Problem description: Pull out every line in the data that has the string "degrees" in it.

Provided data:
===

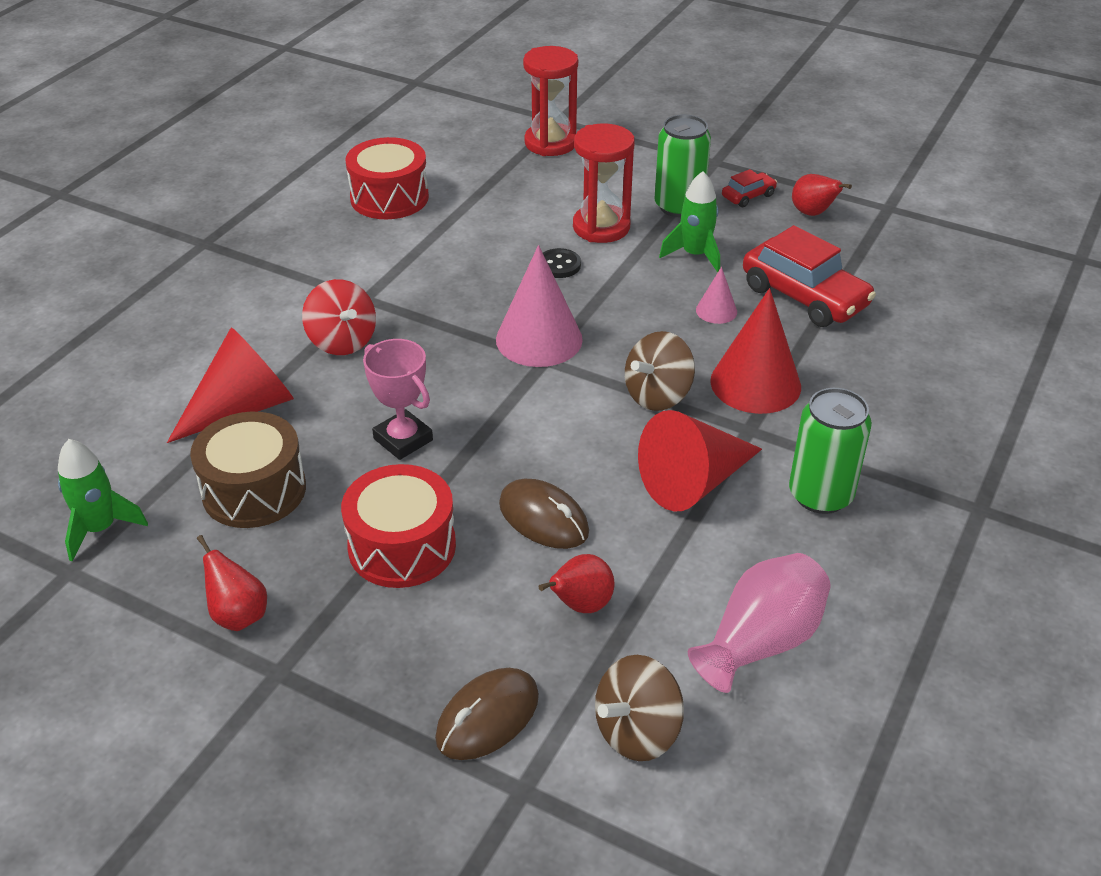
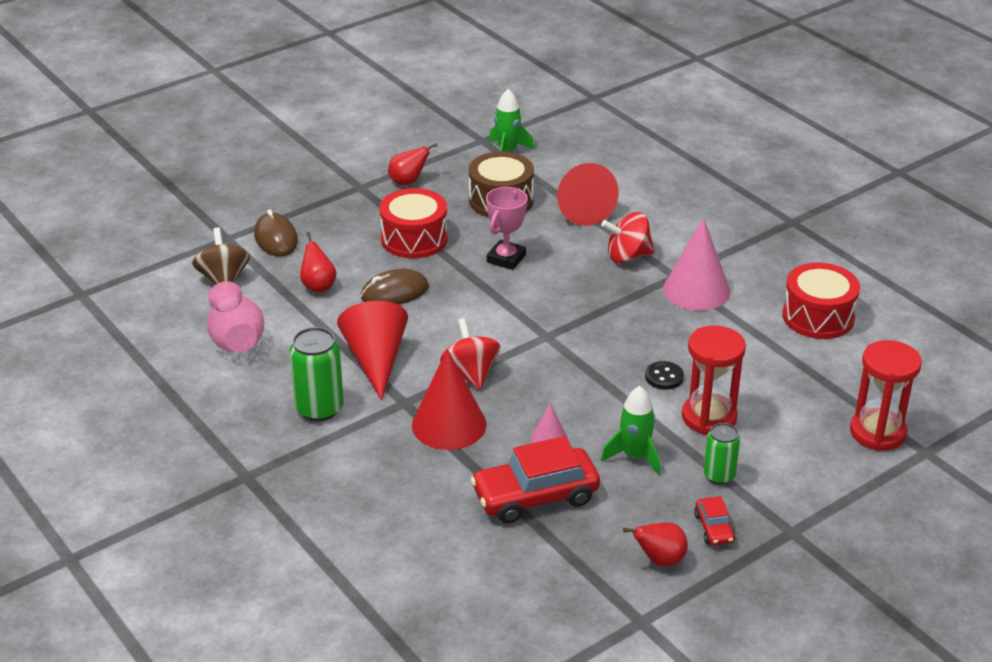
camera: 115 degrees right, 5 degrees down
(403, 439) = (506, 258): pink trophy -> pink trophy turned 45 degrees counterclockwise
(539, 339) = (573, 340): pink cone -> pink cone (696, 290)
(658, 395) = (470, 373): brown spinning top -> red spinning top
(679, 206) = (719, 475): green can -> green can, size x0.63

===

Solution:
camera: 115 degrees right, 5 degrees down
(403, 439) = (506, 258): pink trophy -> pink trophy turned 45 degrees counterclockwise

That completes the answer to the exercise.